Dataset entries:
Content starts

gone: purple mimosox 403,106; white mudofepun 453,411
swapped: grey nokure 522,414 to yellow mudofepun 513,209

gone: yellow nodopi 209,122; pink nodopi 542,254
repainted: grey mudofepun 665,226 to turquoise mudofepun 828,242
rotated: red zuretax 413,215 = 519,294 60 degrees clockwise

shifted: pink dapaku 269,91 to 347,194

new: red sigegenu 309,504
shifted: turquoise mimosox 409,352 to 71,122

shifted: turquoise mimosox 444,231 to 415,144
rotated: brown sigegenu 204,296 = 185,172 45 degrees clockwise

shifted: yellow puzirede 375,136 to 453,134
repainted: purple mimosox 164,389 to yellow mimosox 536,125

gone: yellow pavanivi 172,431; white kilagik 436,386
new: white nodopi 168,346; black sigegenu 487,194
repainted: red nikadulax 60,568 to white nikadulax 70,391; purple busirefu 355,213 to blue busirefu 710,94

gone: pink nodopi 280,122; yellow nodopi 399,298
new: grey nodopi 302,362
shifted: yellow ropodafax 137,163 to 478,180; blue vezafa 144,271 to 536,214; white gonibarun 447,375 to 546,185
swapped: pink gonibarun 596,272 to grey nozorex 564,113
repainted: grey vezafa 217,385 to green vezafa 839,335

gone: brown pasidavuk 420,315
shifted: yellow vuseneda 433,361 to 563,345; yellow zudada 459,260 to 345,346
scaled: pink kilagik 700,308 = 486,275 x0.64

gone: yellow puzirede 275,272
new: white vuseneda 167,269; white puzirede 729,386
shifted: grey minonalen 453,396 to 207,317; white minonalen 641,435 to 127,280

Content ends

- [PROBLEM]
Every line above should be transcribed exactly.

- [RESPONSE BELOW]
gone: purple mimosox 403,106; white mudofepun 453,411
swapped: grey nokure 522,414 to yellow mudofepun 513,209

gone: yellow nodopi 209,122; pink nodopi 542,254
repainted: grey mudofepun 665,226 to turquoise mudofepun 828,242
rotated: red zuretax 413,215 = 519,294 60 degrees clockwise

shifted: pink dapaku 269,91 to 347,194

new: red sigegenu 309,504
shifted: turquoise mimosox 409,352 to 71,122

shifted: turquoise mimosox 444,231 to 415,144
rotated: brown sigegenu 204,296 = 185,172 45 degrees clockwise

shifted: yellow puzirede 375,136 to 453,134
repainted: purple mimosox 164,389 to yellow mimosox 536,125

gone: yellow pavanivi 172,431; white kilagik 436,386
new: white nodopi 168,346; black sigegenu 487,194
repainted: red nikadulax 60,568 to white nikadulax 70,391; purple busirefu 355,213 to blue busirefu 710,94

gone: pink nodopi 280,122; yellow nodopi 399,298
new: grey nodopi 302,362
shifted: yellow ropodafax 137,163 to 478,180; blue vezafa 144,271 to 536,214; white gonibarun 447,375 to 546,185
swapped: pink gonibarun 596,272 to grey nozorex 564,113
repainted: grey vezafa 217,385 to green vezafa 839,335

gone: brown pasidavuk 420,315
shifted: yellow vuseneda 433,361 to 563,345; yellow zudada 459,260 to 345,346
scaled: pink kilagik 700,308 = 486,275 x0.64

gone: yellow puzirede 275,272
new: white vuseneda 167,269; white puzirede 729,386
shifted: grey minonalen 453,396 to 207,317; white minonalen 641,435 to 127,280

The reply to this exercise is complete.